» Exercise description
Set down, exactly and only, everything from the line containing "[(411,371),(412,403),(450,401),(448,369),(411,371)]" down to the line containing "[(206,381),(209,431),(221,430),(218,380),(206,381)]" in the data below; the pictures are not part of the copy.

» Data to examine
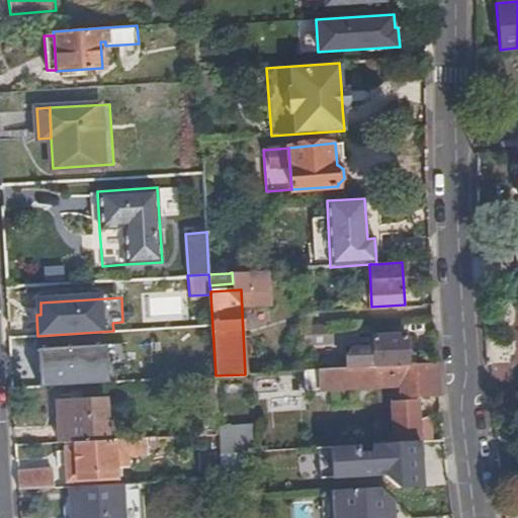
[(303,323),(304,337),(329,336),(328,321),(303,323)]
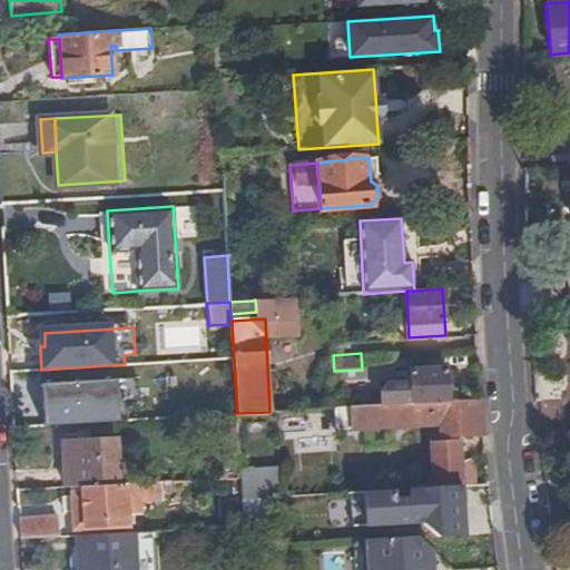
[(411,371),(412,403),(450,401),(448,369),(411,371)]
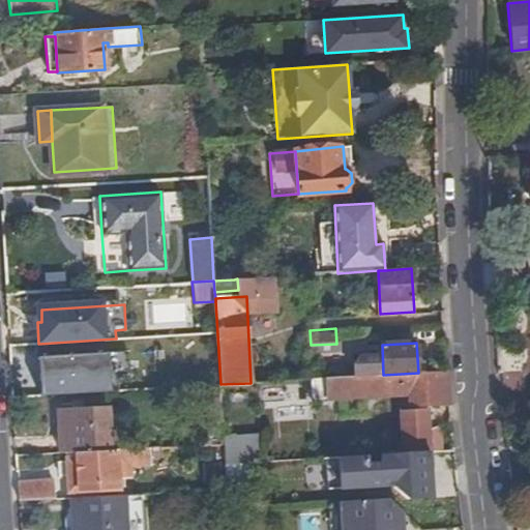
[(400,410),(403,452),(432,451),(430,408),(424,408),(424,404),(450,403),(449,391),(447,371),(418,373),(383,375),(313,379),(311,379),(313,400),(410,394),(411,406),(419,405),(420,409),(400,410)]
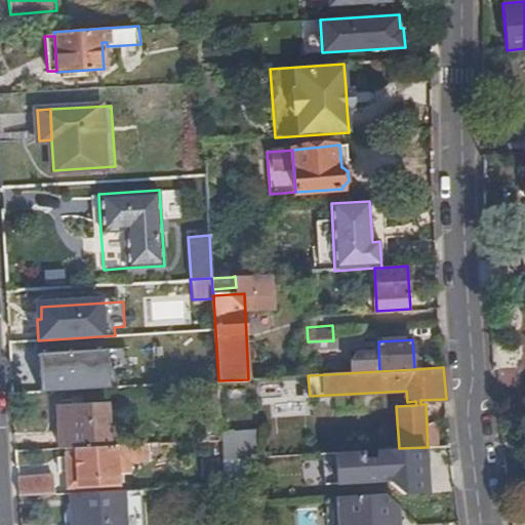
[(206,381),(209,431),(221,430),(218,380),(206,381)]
...
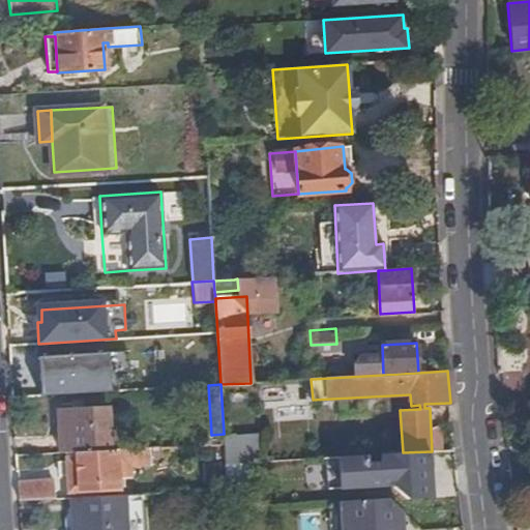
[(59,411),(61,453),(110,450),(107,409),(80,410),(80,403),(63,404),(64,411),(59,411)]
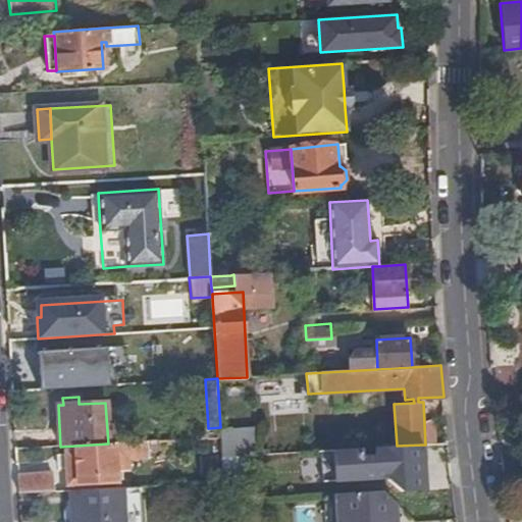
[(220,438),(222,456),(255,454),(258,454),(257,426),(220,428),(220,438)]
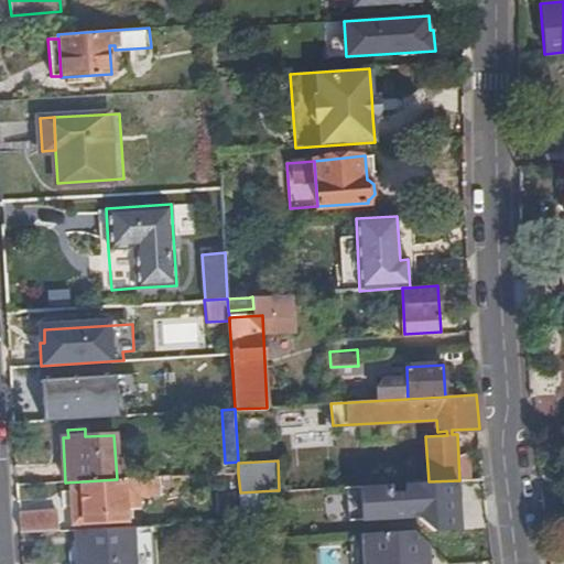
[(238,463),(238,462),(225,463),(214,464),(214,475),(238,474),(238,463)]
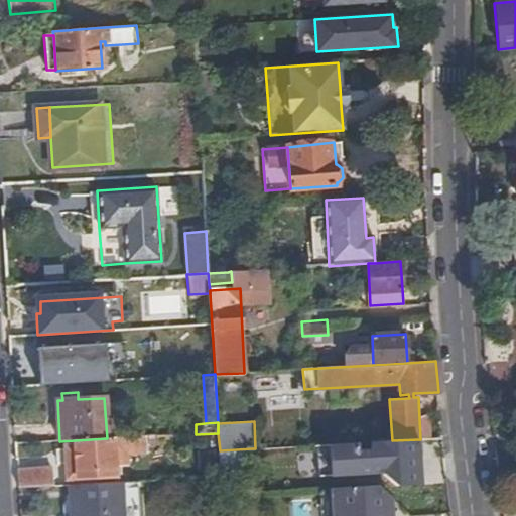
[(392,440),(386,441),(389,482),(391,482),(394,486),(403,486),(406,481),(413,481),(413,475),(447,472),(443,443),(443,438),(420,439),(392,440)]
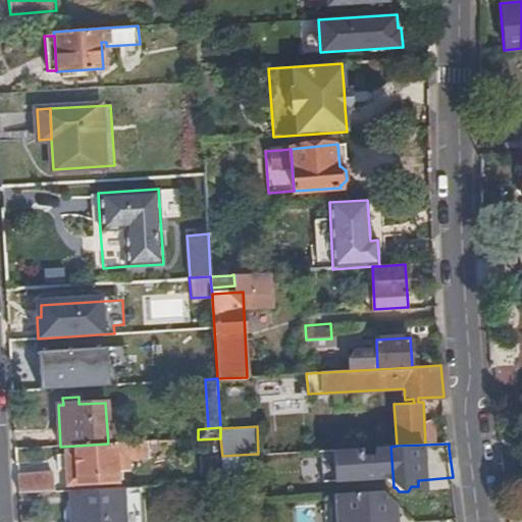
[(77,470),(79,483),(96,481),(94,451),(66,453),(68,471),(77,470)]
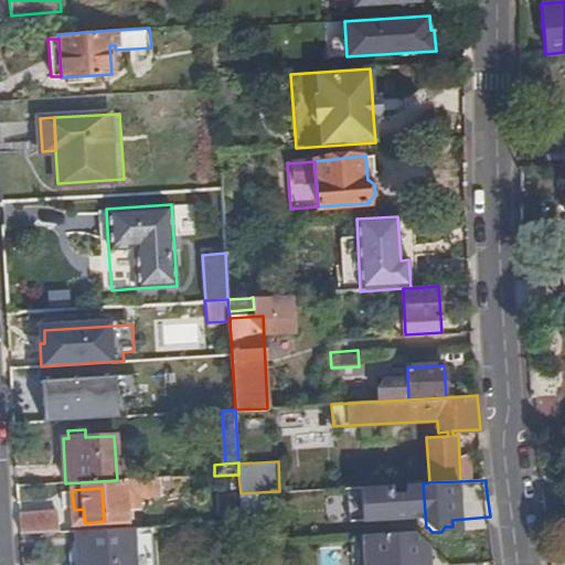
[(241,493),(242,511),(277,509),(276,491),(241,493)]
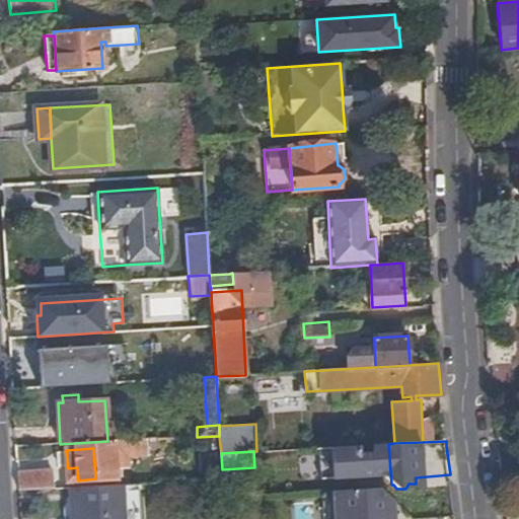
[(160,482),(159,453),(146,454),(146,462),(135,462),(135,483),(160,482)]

» Solution
[(411,371),(412,403),(450,401),(448,369),(411,371)]
[(400,410),(403,452),(432,451),(430,408),(424,408),(424,404),(450,403),(449,391),(447,371),(418,373),(383,375),(313,379),(311,379),(313,400),(410,394),(411,406),(419,405),(420,409),(400,410)]
[(206,381),(209,431),(221,430),(218,380),(206,381)]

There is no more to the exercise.